Task details: Once the line containing "orange boat: 10 -> 9" is found in the entries below, restate it and each following line word for word, stopping after the line containing "white boat: 6 -> 7".

Saved entries:
════════

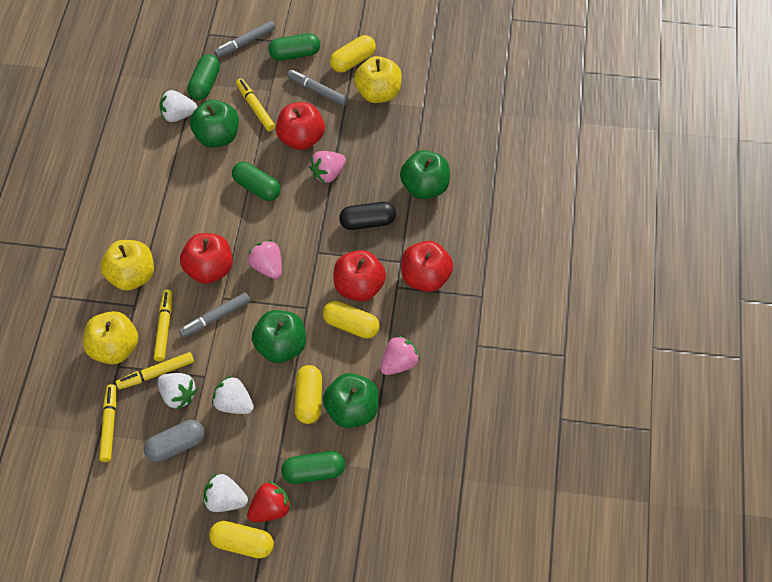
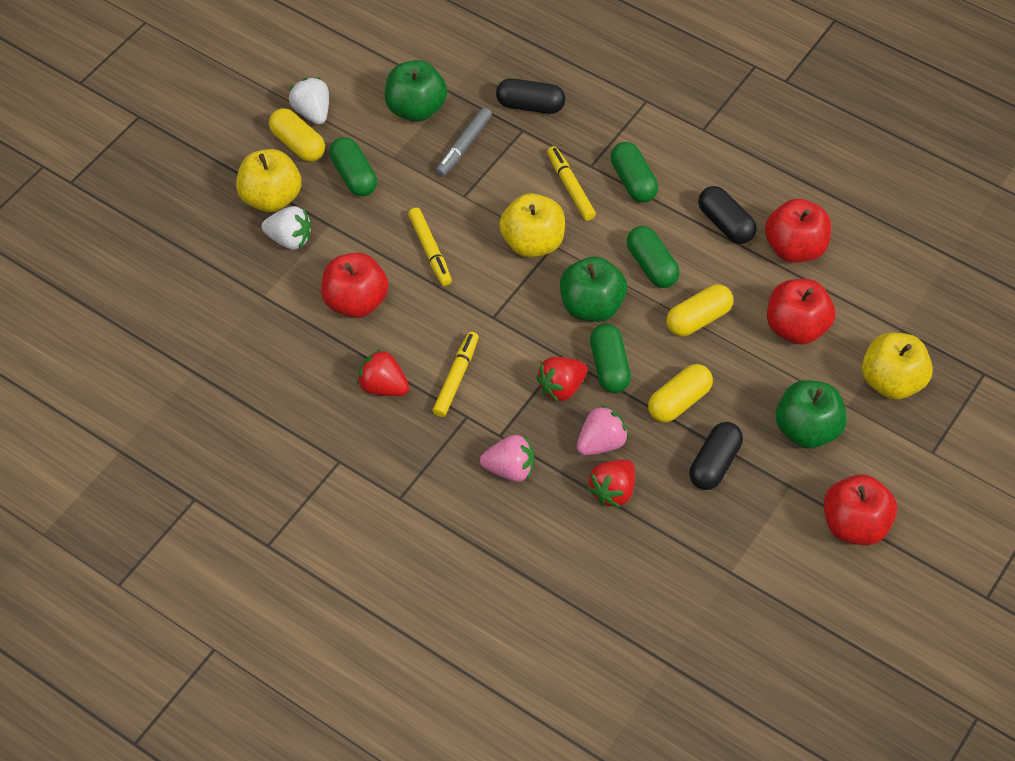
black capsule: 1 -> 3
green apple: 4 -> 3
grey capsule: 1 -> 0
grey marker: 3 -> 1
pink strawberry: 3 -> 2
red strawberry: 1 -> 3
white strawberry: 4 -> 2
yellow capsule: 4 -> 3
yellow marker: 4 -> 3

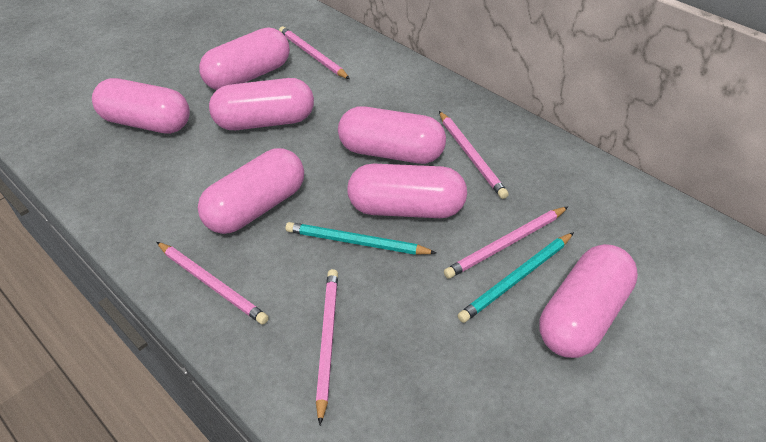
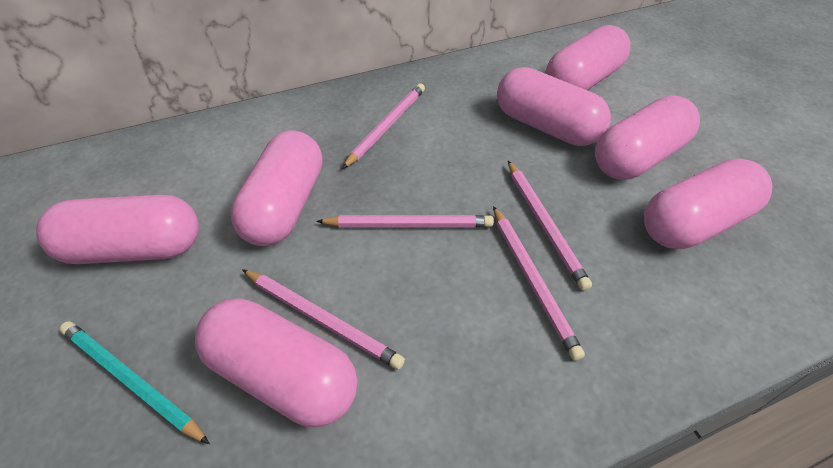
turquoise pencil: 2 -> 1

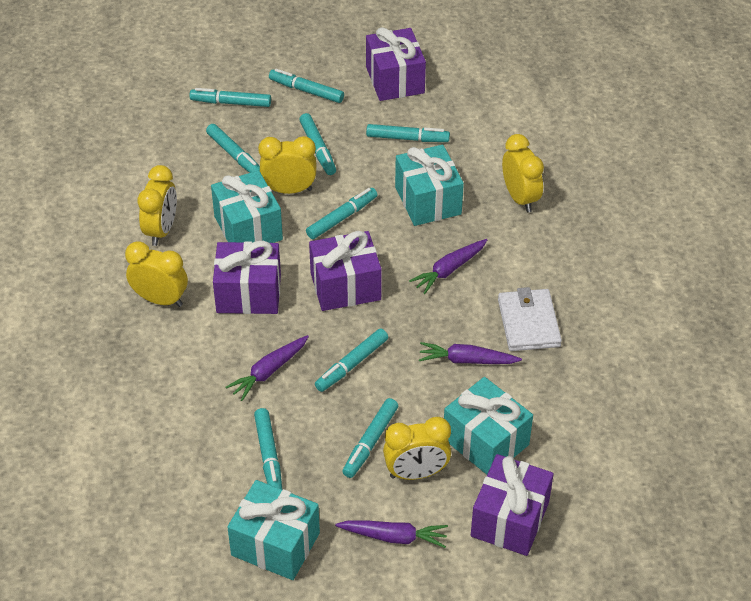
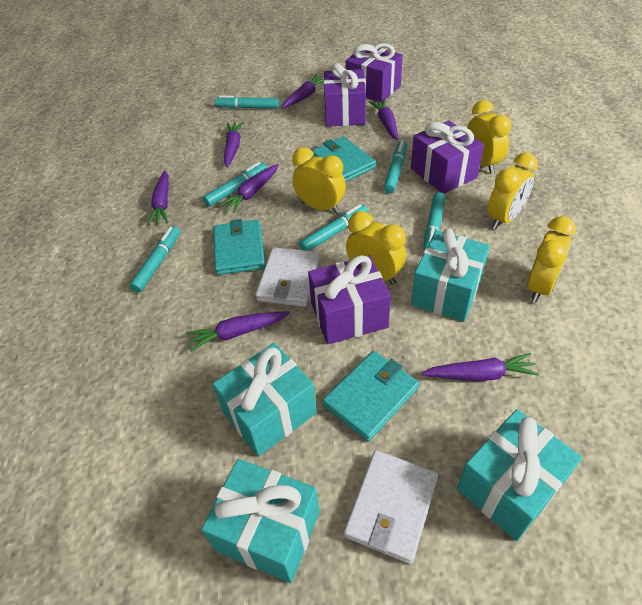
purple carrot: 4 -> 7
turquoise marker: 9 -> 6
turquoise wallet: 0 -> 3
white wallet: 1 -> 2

════════

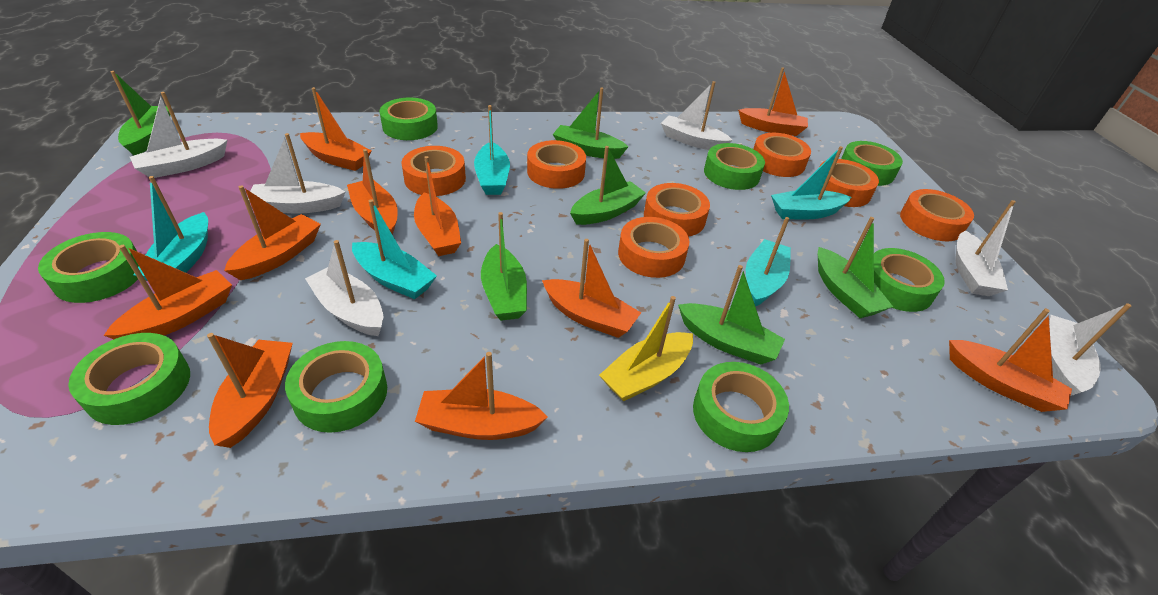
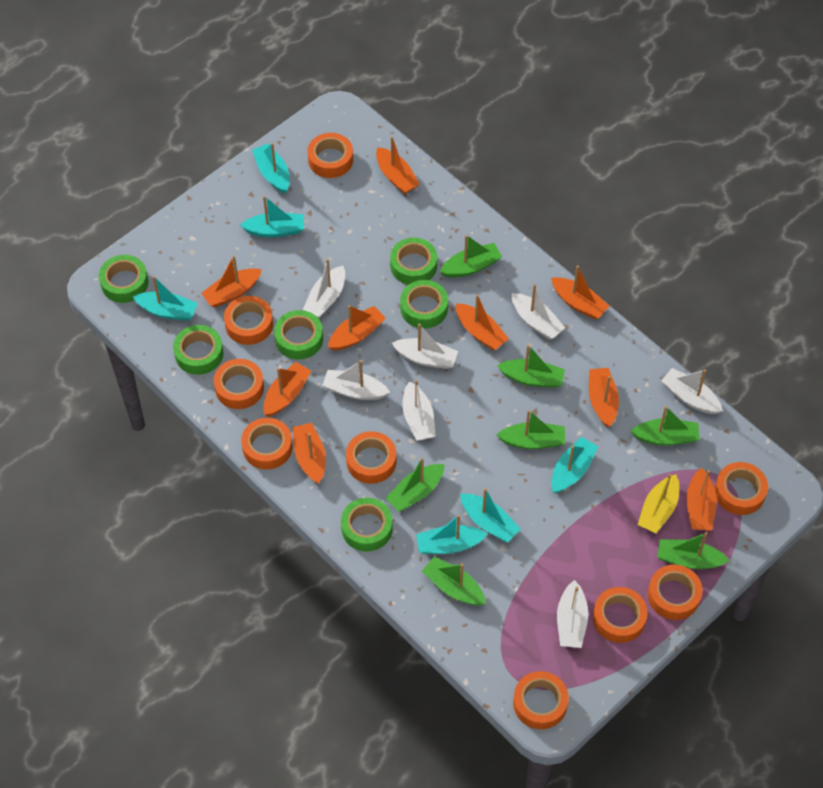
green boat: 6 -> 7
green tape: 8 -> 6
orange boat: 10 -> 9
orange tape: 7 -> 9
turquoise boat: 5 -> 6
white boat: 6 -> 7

════════

Task output:
orange boat: 10 -> 9
orange tape: 7 -> 9
turquoise boat: 5 -> 6
white boat: 6 -> 7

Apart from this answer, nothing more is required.